Problem to solve: Every entry below has to appear again in your reply, word for word, but no picture may.
*** The input ***
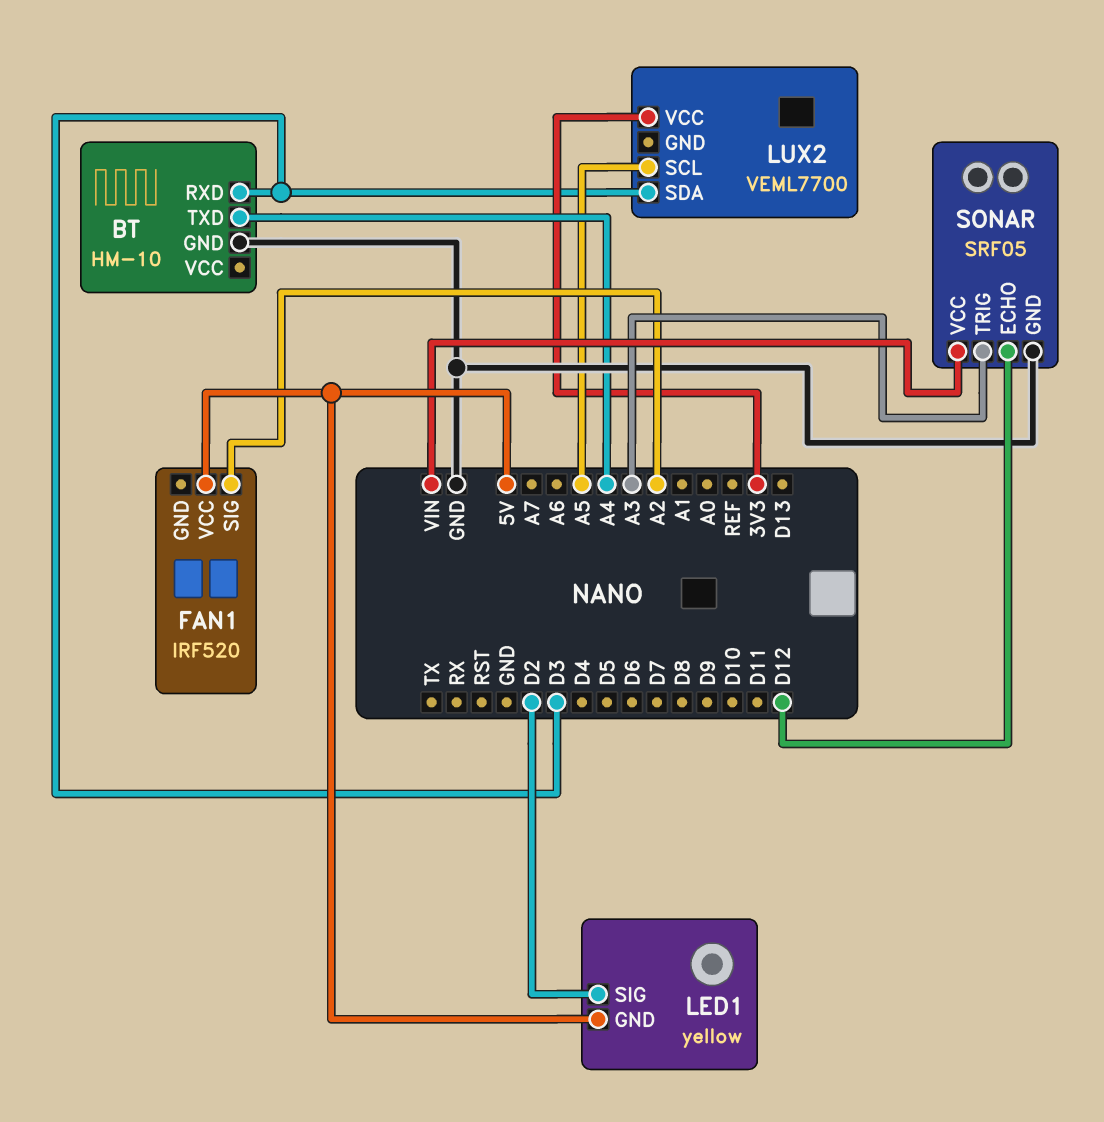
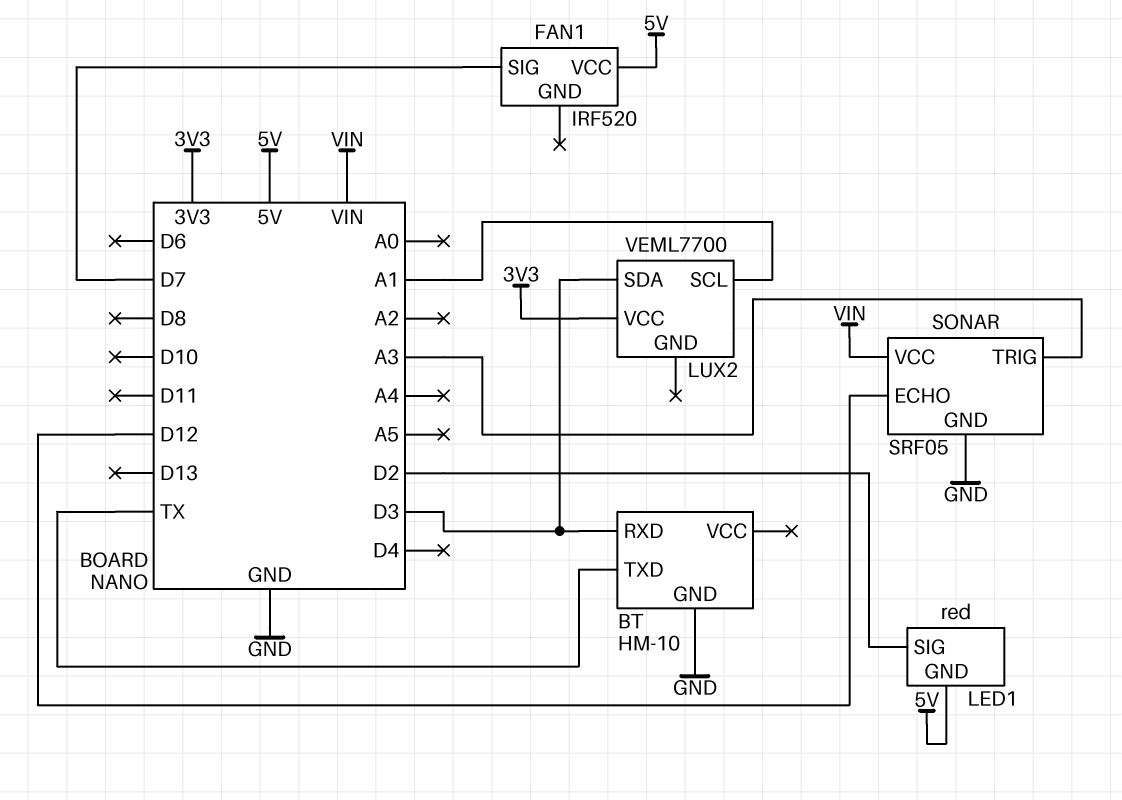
BT pin TXD: A4 -> TX
FAN1 pin SIG: A2 -> D7
LED1: yellow -> red
LUX2 pin SCL: A5 -> A1

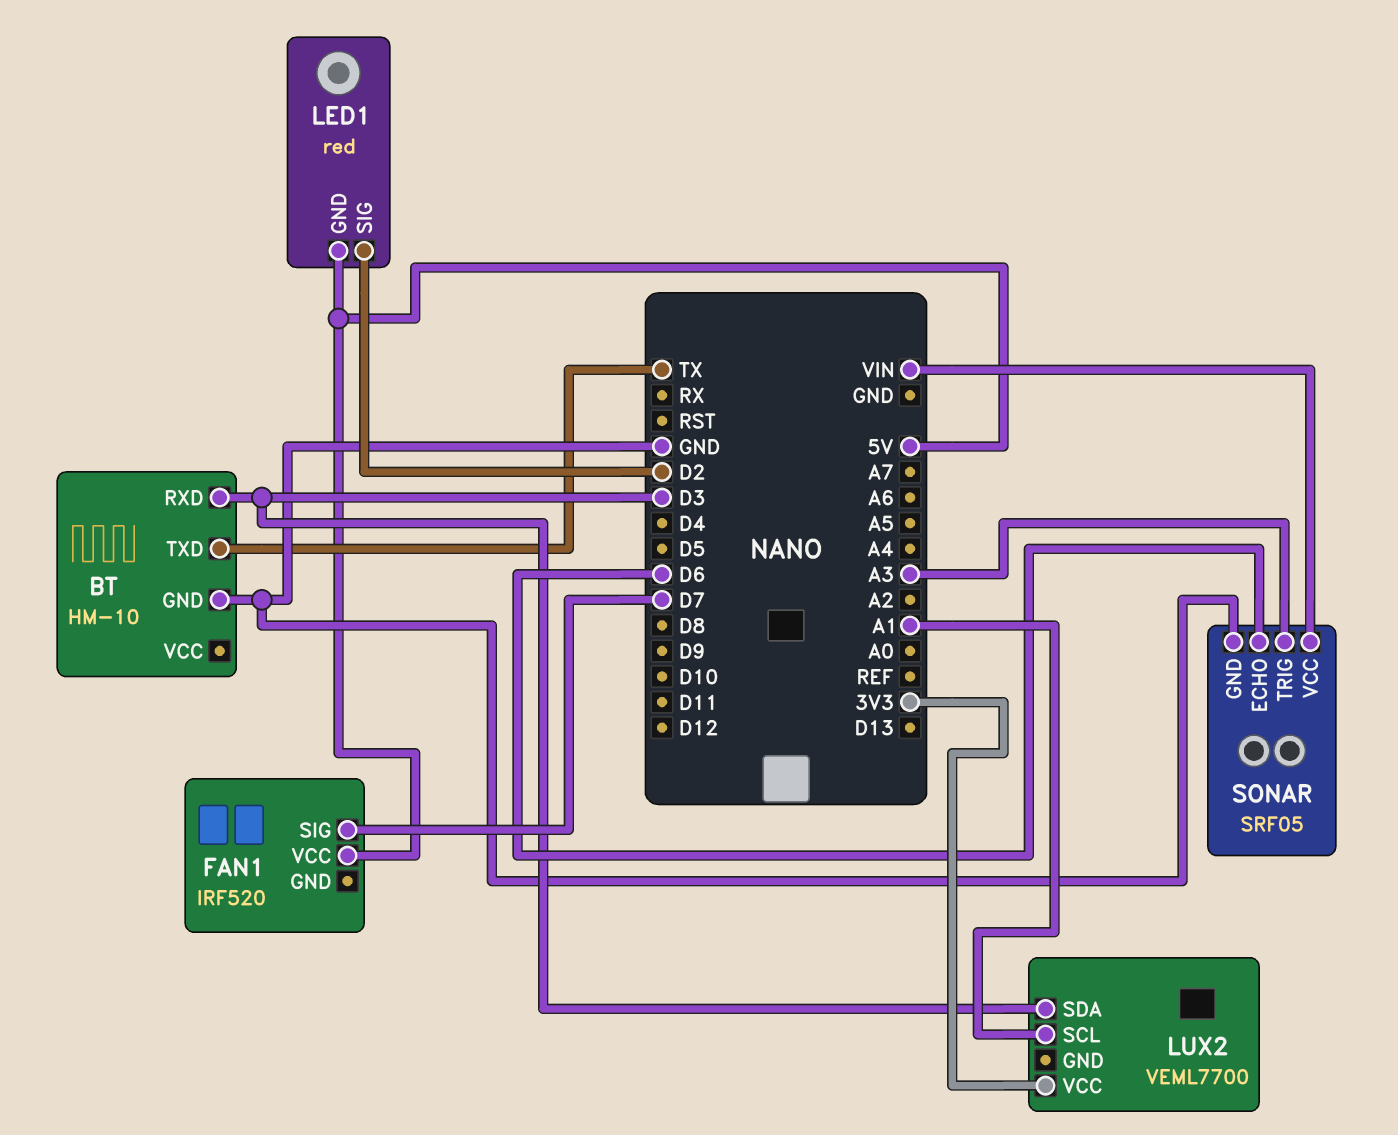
SONAR pin ECHO: D12 -> D6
*** End of The input ***
Solution:
BT pin TXD: A4 -> TX
FAN1 pin SIG: A2 -> D7
LED1: yellow -> red
LUX2 pin SCL: A5 -> A1

SONAR pin ECHO: D12 -> D6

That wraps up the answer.